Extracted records
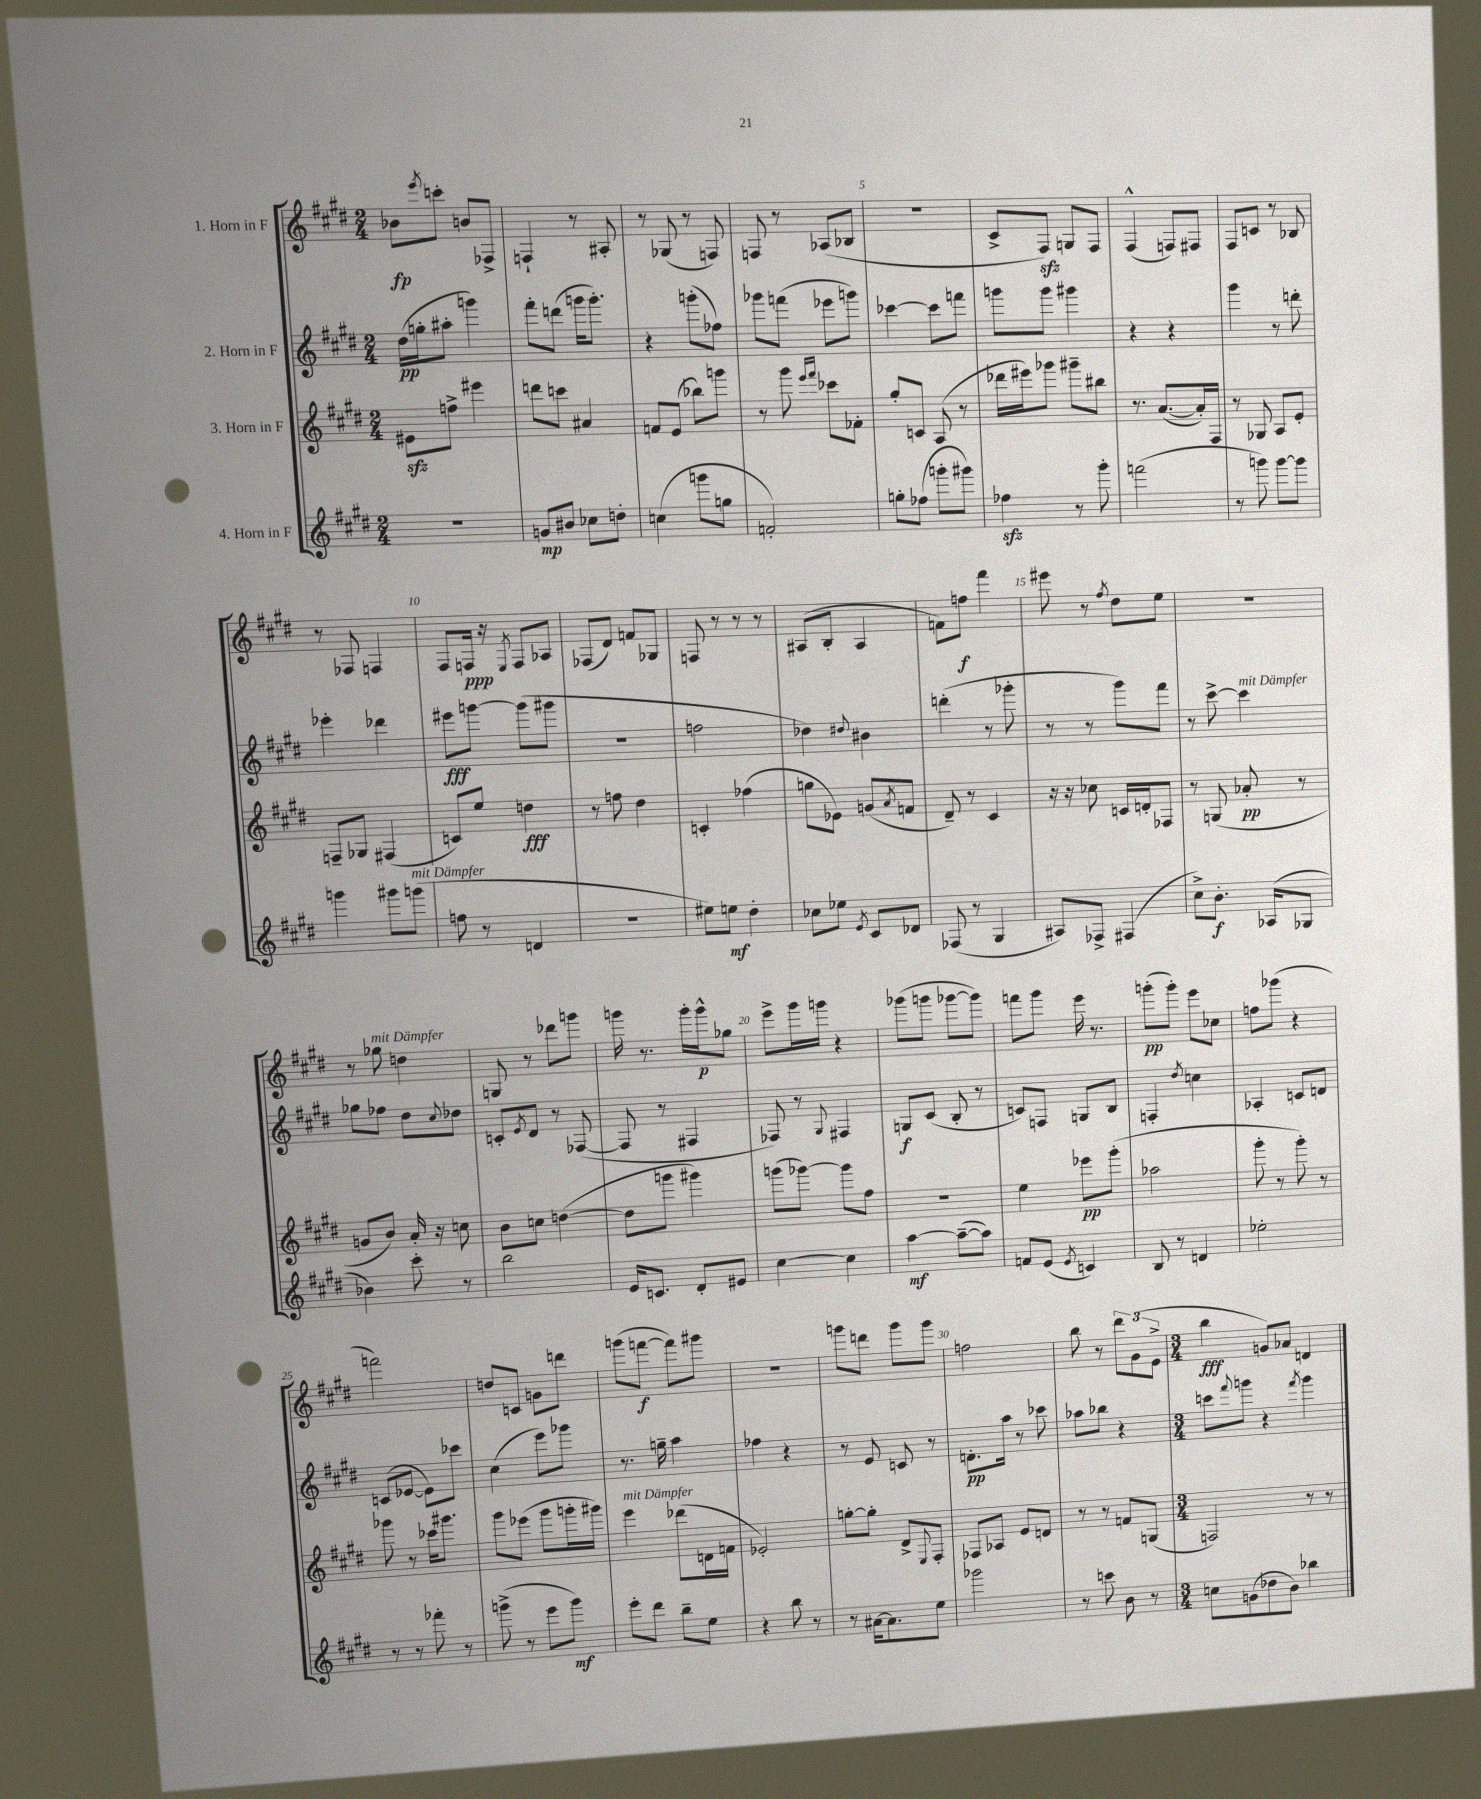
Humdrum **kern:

**kern	**dynam	**kern	**dynam	**kern	**dynam	**kern	**dynam
*part4	*part4	*part3	*part3	*part2	*part2	*part1	*part1
*staff4	*staff4	*staff3	*staff3	*staff2	*staff2	*staff1	*staff1
*I"4. Horn in F	*	*I"3. Horn in F	*	*I"2. Horn in F	*	*I"1. Horn in F	*
*clefG2	*	*clefG2	*	*clefG2	*	*clefG2	*
*k[f#c#g#d#]	*	*k[f#c#g#d#]	*	*k[f#c#g#d#]	*	*k[f#c#g#d#]	*
*M2/4	*	*M2/4	*	*M2/4	*	*M2/4	*
=1	=1	=1	=1	=1	=1	=1	=1
2r	.	8e#Xzz\L	.	(16dd#\LL	pp	8b-X\L	fp
.	.	.	.	16ggn'\J	.	.	.
.	.	.	.	.	.	8qeee/	.
.	.	8ffn^\J	.	8aa#X'\J	.	8cccn'\J	.
.	.	4eee#X\	.	4gggn\)	.	8bn/L	.
.	.	.	.	.	.	8F-X^/J	.
=2	=2	=2	=2	=2	=2	=2	=2
8gn/L	mp	8dddn\L	.	8fff#'\L	.	4Fn`/	.
8b#X/J	.	8cccn\J	.	(8dddn\J	.	.	.
8cc-X\L	.	4a#X/	.	16gggn\KL	.	8r	.
.	.	.	.	8.ggg'\J)	.	.	.
8ddn'\J	.	.	.	.	.	8A#X'/	.
=3	=3	=3	=3	=3	=3	=3	=3
(4ccn\	.	8fn/L	.	4r	.	8r	.
.	.	(8e/J	.	.	.	(8G-X/	.
8gggn\L	.	8bb-X\L)	.	(8gggn'\L	.	8r	.
8ggn\J	.	8gggn\J	.	8ff-X\J)	.	8Fn/)	.
=4	=4	=4	=4	=4	=4	=4	=4
2fn'/)	.	8r	.	8ggg-X\L	.	8Fn/	.
.	.	8ggg#\	.	(8fffn\J	.	8r	.
.	.	16qqeee/LL	.	.	.	.	.
.	.	16qqfff#/JJ	.	.	.	.	.
.	.	8ccc-X\L	.	8eee-X\L	.	(8A-X/L	.
.	.	8f-X'\J	.	8gggn\J)	.	8B-X/J	.
=5	=5	=5	=5	=5	=5	=5	=5
8ggn'\L	.	8gg#'/L	.	[4ccc-X\	.	2r	.
(8ff-X\J	.	8cn/J	.	.	.	.	.
8gggn'\L	.	(8A/	.	8ccc-\L]	.	.	.
8ggg#X\J)	.	8r	.	8fffn\J	.	.	.
=6	=6	=6	=6	=6	=6	=6	=6
4ff-Xzz\	.	16ddd-X\LL	.	8gggn\L	.	8c#^/L	.
.	.	16eee#X\J)	.	.	.	.	.
.	.	8ggg-X\J	.	8ggg\J	.	8F#zz/J)	.
8r	.	8ggg#X~\L	.	4ggg#X\	.	8Gn/L	.
8ggg#'\	.	8bb#X\J	.	.	.	8F#/J	.
=7	=7	=7	=7	=7	=7	=7	=7
(2fffn\	.	8.r	.	4r	.	(4F#^^/	.
.	.	([8.a/L	.	.	.	.	.
.	.	.	.	4r	.	8Fn/L)	.
.	.	16a'/L])	.	.	.	8F#X/J	.
.	.	16F#/JJ	.	.	.	.	.
=8	=8	=8	=8	=8	=8	=8	=8
8r	.	8r	.	4ggg#\	.	8F#/L	.
8gggn\)	.	8G-X/	.	.	.	8cn/J	.
[8ggg\L	.	8A/L	.	8r	.	8r	.
8ggg\J]	.	8e'/J	.	8dddn'\	.	8B-X/	.
!!LO:LB:g=z
=9	=9	=9	=9	=9	=9	=9	=9
4gggn\	.	8Fn~/L	.	4eee-X'\	.	8r	.
.	.	8G-X/J	.	.	.	8F-X/	.
8ggg#X\L	.	(4F#X/	.	4ddd-X\	.	4Fn/	.
!LO:TX:a:i:t=mit Dämpfer	!	!	!	!	!	!	!
(8gggn\J	.	.	.	.	.	.	.
=10	=10	=10	=10	=10	=10	=10	=10
8ffn\	.	8cn/L)	.	8eee#X\L	fff	8F#/L	.
8r	.	8ee/J	.	[8gggn\J	.	16Fn/Jk	ppp
.	.	.	.	.	.	16r	.
.	.	.	.	.	.	8qE/	.
4dn/	.	4ddn\	fff	(8ggg\L]	.	8F/L	.
.	.	.	.	8ggg#X\J	.	8A-X/J	.
=11	=11	=11	=11	=11	=11	=11	=11
2r	.	8r	.	2r	.	(8F-X/L	.
.	.	8ffn\	.	.	.	8d#/J)	.
.	.	4dd#\	.	.	.	8fn/L	.
.	.	.	.	.	.	8G-X/J	.
=12	=12	=12	=12	=12	=12	=12	=12
8ee#X\L)	.	4cn'/	.	2ffn\	.	8Fn/	.
8een\J	mf	.	.	.	.	8r	.
4dd#'\	.	(4ff-X\	.	.	.	8r	.
.	.	.	.	.	.	8r	.
=13	=13	=13	=13	=13	=13	=13	=13
8cc-X\L	.	8ggn\L	.	4dd-X\)	.	(8A#X/L	.
8ee-X\J	.	8e-X\J)	.	.	.	8B'/J	.
8qe/	.	.	.	8qqdd#X/	.	.	.
8c#/L	.	(8gn/L	.	4b#X\	.	4A#/	.
.	.	8qa/	.	.	.	.	.
8d-X/J	.	8fn/J	.	.	.	.	.
=14	=14	=14	=14	=14	=14	=14	=14
(8F-X/	.	8d#~/)	.	(4dddn'\	.	8fn\L)	.
8r	.	8r	.	.	.	8ffn\J	f
4G#/	.	4c#/	.	8r	.	4fff#\	.
.	.	.	.	8ggg-X'\	.	.	.
=15	=15	=15	=15	=15	=15	=15	=15
8A#X/L)	.	16r	.	8r	.	8eee#X\	.
.	.	16r	.	.	.	.	.
8F-X^/J	.	8cc-X\	.	8r	.	8r	.
.	.	.	.	.	.	8qff#/	.
(4F#X/	.	16cn/LL	.	8ggg#\L)	.	8dd#\L	.
.	.	16dn'/J	.	.	.	.	.
.	.	8F-X/J	.	8fff#\J	.	8ee\J	.
=16	=16	=16	=16	=16	=16	=16	=16
8cc#^\L)	.	8r	.	8r	.	2r	.
8.b'\J	f	(8Gn/	.	[8ccc#^\	.	.	.
!	!	!	!	!LO:TX:a:i:t=mit Dämpfer	!	!	!
.	.	8a-X'/	pp	4ccc#\]	.	.	.
(16A-X/KL	.	.	.	.	.	.	.
8G-X/J	.	8r	.	.	.	.	.
!!LO:LB:g=z
=17	=17	=17	=17	=17	=17	=17	=17
4b-X\)	.	8gn/L	.	8gg-X\L	.	8r	.
!	!	!	!	!	!	!LO:TX:a:i:t=mit Dämpfer	!
.	.	8b/J)	.	8ff-X\J	.	8gg-X\	.
8ccc#'\	.	16a'/	.	8dd#\L	.	4ddn\	.
.	.	16r	.	.	.	.	.
.	.	.	.	8qqcc#/	.	.	.
8r	.	8ccn\	.	8dd-X\J	.	.	.
=18	=18	=18	=18	=18	=18	=18	=18
2bb\	.	8b\L	.	8cn'/L	.	8Gn/	.
.	.	.	.	8qe/	.	.	.
.	.	8ccn\J	.	8d#/J	.	8r	.
.	.	([4ddn\	.	8r	.	8ddd-X\L	.
.	.	.	.	([8F-X/	.	8gggn\J	.
=19	=19	=19	=19	=19	=19	=19	=19
16e/KL	.	8dd\L]	.	8F-/]	.	16gggn\	.
8.cn/J	.	.	.	.	.	8.r	.
.	.	8gggn\J	.	8r	.	.	.
8d#'/L	.	4ggg#X\)	.	4F#X/	.	16ggg'\LL	.
.	.	.	.	.	.	16ggg^^\J	p
8e#X/J	.	.	.	.	.	8gg-X\J	.
=20	=20	=20	=20	=20	=20	=20	=20
[4cc#\	.	(8gggn\L	.	8F-X/)	.	8eee^\L	.
.	.	[8ggg-X\J)	.	8r	.	16ggg#\L	.
.	.	.	.	.	.	16gggn\JJ	.
.	.	.	.	8qqG#/	.	.	.
4cc#\]	.	8ggg-\L]	.	4F#X/	.	4r	.
.	.	8ff#\J	.	.	.	.	.
=21	=21	=21	=21	=21	=21	=21	=21
[4aa\	mf	2r	.	8Gn/L	f	(8ggg-X\L	.
.	.	.	.	(8c#/J	.	8gggn\J	.
(8aa~\L_	.	.	.	8B'/	.	[8ggg-X\L	.
8aa\J])	.	.	.	8r	.	8ggg-\J])	.
=22	=22	=22	=22	=22	=22	=22	=22
8fn/L	.	4ee\	.	8cn/L)	.	8fffn\L	.
(8e/J	.	.	.	8Fn/J	.	8ggg#\J	.
8qe/	.	.	.	.	.	.	.
4cn/)	.	8eee-X\L	pp	8Gn/L	.	16eee\	.
.	.	.	.	.	.	8.r	.
.	.	(8ggg#'\J	.	8B/J	.	.	.
=23	=23	=23	=23	=23	=23	=23	=23
8B/	.	2aa-X\	.	4Fn'/	.	(8gggn'\L	pp
8r	.	.	.	.	.	8ggg'\J)	.
.	.	.	.	8qdd#/	.	.	.
4dn/	.	.	.	4ccn\	.	8eee\L	.
.	.	.	.	.	.	8cc-X\J	.
=24	=24	=24	=24	=24	=24	=24	=24
2ee-X'\	.	8ggg#'\	.	4A-X'/	.	8ffn\L	.
.	.	8r	.	.	.	(8ggg-X\J	.
.	.	8ggg#'\)	.	8cn/L	.	4r	.
.	.	8r	.	8dn/J	.	.	.
!!LO:LB:g=z
=25	=25	=25	=25	=25	=25	=25	=25
8r	.	8ggg-X\	.	(8cn/L	.	2fffn\)	.
8r	.	8r	.	[8e-X/J	.	.	.
8fff-X'\	.	16ccc-X\KL	.	8e-\L])	.	.	.
.	.	8.ggg#X\J	.	.	.	.	.
8r	.	.	.	8ccc-X\J	.	.	.
=26	=26	=26	=26	=26	=26	=26	=26
(8gggn^\	.	8ggg#\L	.	(4cc#\	.	8ddn/L	.
8r	.	(8eee-X\J	.	.	.	8cn/J	.
8eee\L	.	8ggg#\L	.	8eee\L)	.	8gn\L	.
8ggg\J)	mf	16gggn'\L	.	8ggg-X\J	.	8dddn\J	.
.	.	16ggg#X\JJ)	.	.	.	.	.
=27	=27	=27	=27	=27	=27	=27	=27
!	!	!LO:TX:a:i:t=mit Dämpfer	!	!	!	!	!
8eee'\L	.	4eee\	.	8.r	.	(8gggn\L	.
8ddd#\J	.	.	.	.	.	[8fffn\J	f
.	.	.	.	16ggn~\	.	.	.
8bb~\L	.	(8ddd-X\L	.	4aa\	.	8fff\L])	.
8ee\J	.	16dn\L	.	.	.	8ggg#X\J	.
.	.	16fn\JJ	.	.	.	.	.
=28	=28	=28	=28	=28	=28	=28	=28
4r	.	2e-X'/)	.	4ff-X\	.	2r	.
8bb\	.	.	.	4r	.	.	.
8r	.	.	.	.	.	.	.
=29	=29	=29	=29	=29	=29	=29	=29
8r	.	[8ggn'\L	.	8r	.	8gggn\L	.
[16a#X\KL	.	8gg'\J]	.	8e/	.	8dddn\J	.
8.a#\]	.	.	.	.	.	.	.
.	.	8d#^/L	.	8cn/	.	8ggg\L	.
.	.	8qqE/	.	.	.	.	.
8ee\J	.	8F#'/J	.	8r	.	8ggg\J	.
=30	=30	=30	=30	=30	=30	=30	=30
2ggg-X\	.	8F-X/L	.	8.dn'\L	pp	2ffn\	.
.	.	8A-X/J	.	.	.	.	.
.	.	.	.	16aa\Jk	.	.	.
.	.	8e/L	.	8r	.	.	.
.	.	8dn/J	.	8ccc-X\	.	.	.
=31	=31	=31	=31	=31	=31	=31	=31
8r	.	8r	.	8aa-X\L	.	8bb\	.
8cccn\	.	8r	.	8bb-X\J	.	8r	.
8b\	.	8fn/L	.	4r	.	12ddd#\L	.
.	.	.	.	.	.	(12g#\	.
8r	.	(8Gn/J	.	.	.	.	.
.	.	.	.	.	.	12e^\J	.
=32	=32	=32	=32	=32	=32	=32	=32
*M3/4	*	*M3/4	*	*M3/4	*	*M3/4	*
8ccn\L	.	2Fn/)	.	8cccn\L	.	4bb\	fff
.	.	.	.	8qqfff#/	.	.	.
(8gn\	.	.	.	8gggn\J	.	.	.
8dd-X\	.	.	.	4r	.	8gn/L)	.
8b\J)	.	.	.	.	.	8a-X/J	.
.	.	.	.	8qfff#/	.	.	.
4bb-X\	.	8r	.	4ggg\	.	4dn/	.
.	.	8r	.	.	.	.	.
==	==	==	==	==	==	==	==
*-	*-	*-	*-	*-	*-	*-	*-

__What you should do__:
Show every line of the listing that contains the word "Dämpfer".

__The answer__:
!LO:TX:a:i:t=mit Dämpfer	!	!	!	!	!	!	!
!	!	!	!	!LO:TX:a:i:t=mit Dämpfer	!	!	!
!	!	!	!	!	!	!LO:TX:a:i:t=mit Dämpfer	!
!	!	!LO:TX:a:i:t=mit Dämpfer	!	!	!	!	!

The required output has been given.